YOUR OBJECTIVE:
Leaving the pictures aside, repeat the entries exactly.

DATA below:

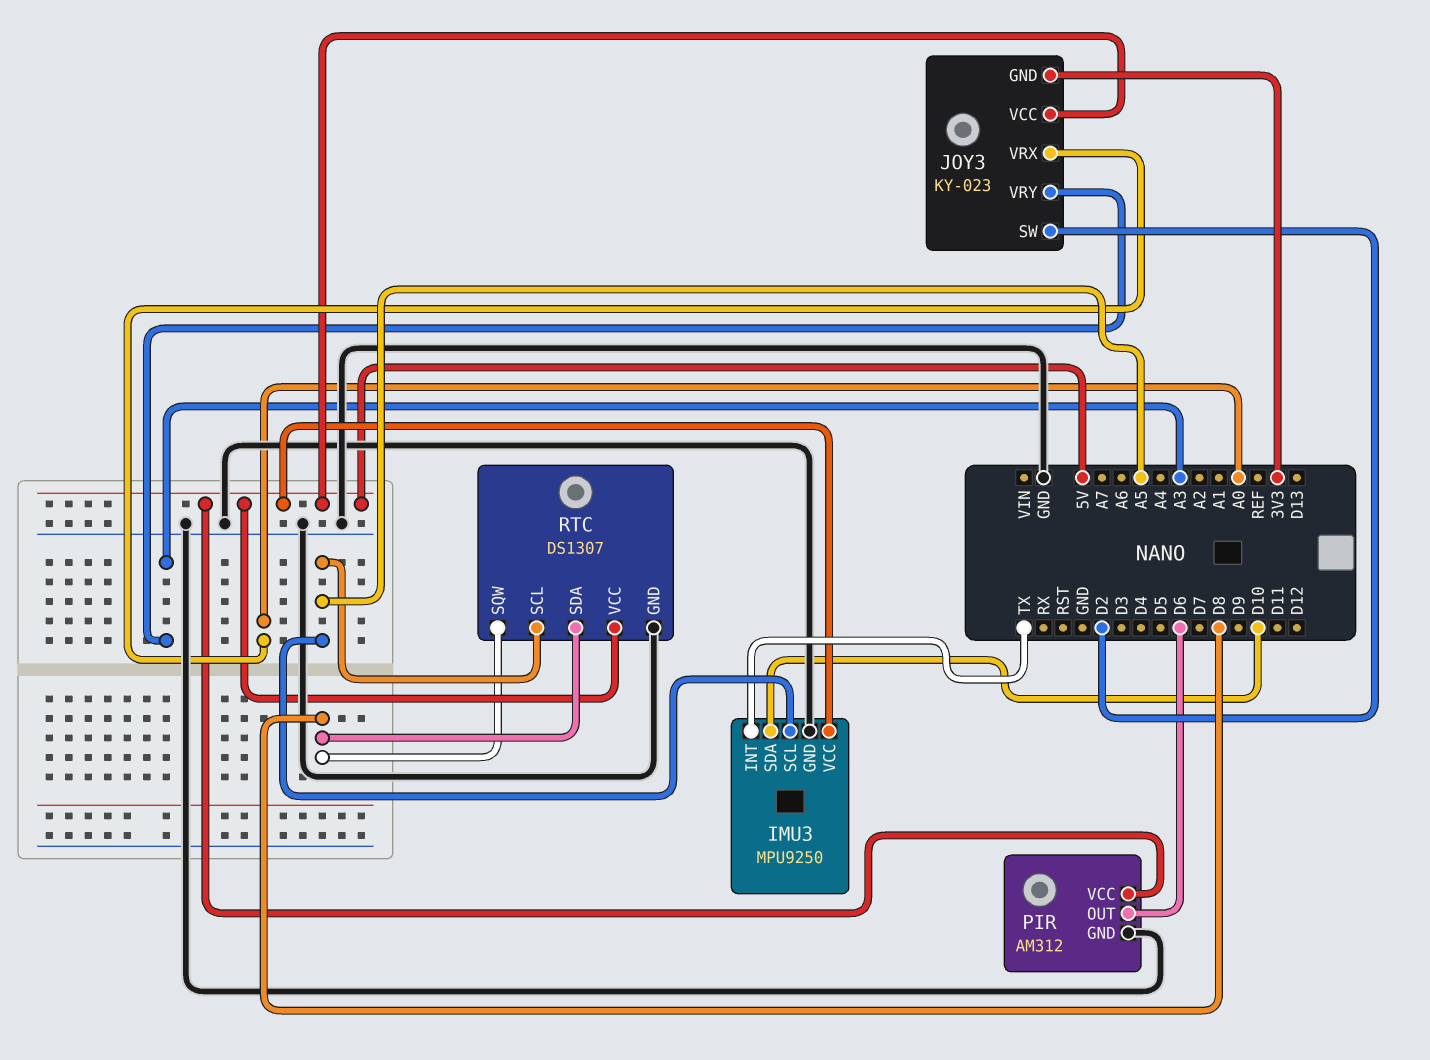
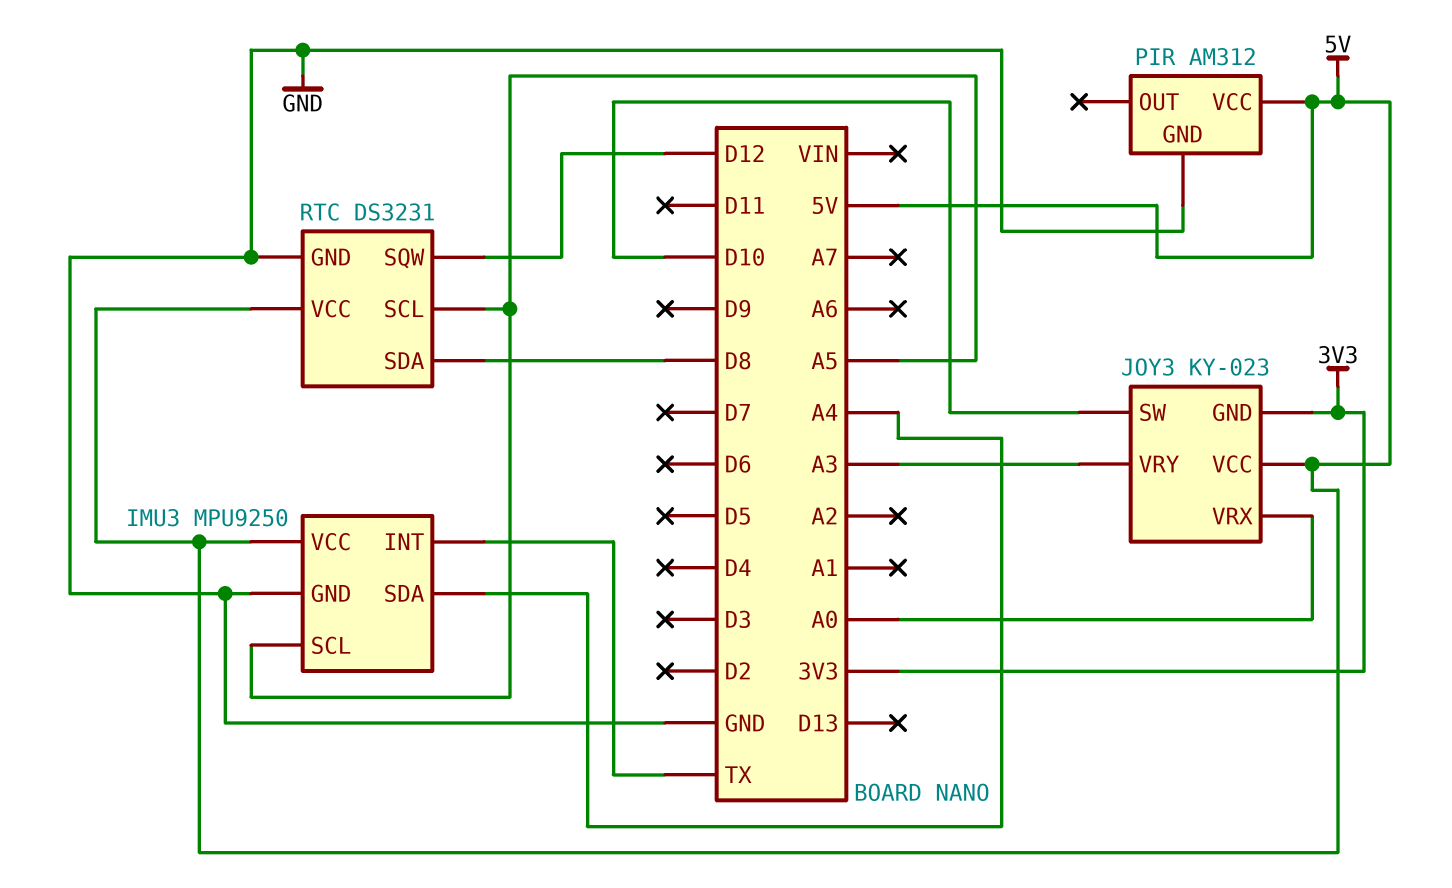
IMU3 pin SDA: D10 -> A4
JOY3 pin SW: D2 -> D10
PIR pin OUT: D6 -> none
RTC: DS1307 -> DS3231
RTC pin SQW: D8 -> D12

End of DATA.

YOUR RESPONSE:
IMU3 pin SDA: D10 -> A4
JOY3 pin SW: D2 -> D10
PIR pin OUT: D6 -> none
RTC: DS1307 -> DS3231
RTC pin SQW: D8 -> D12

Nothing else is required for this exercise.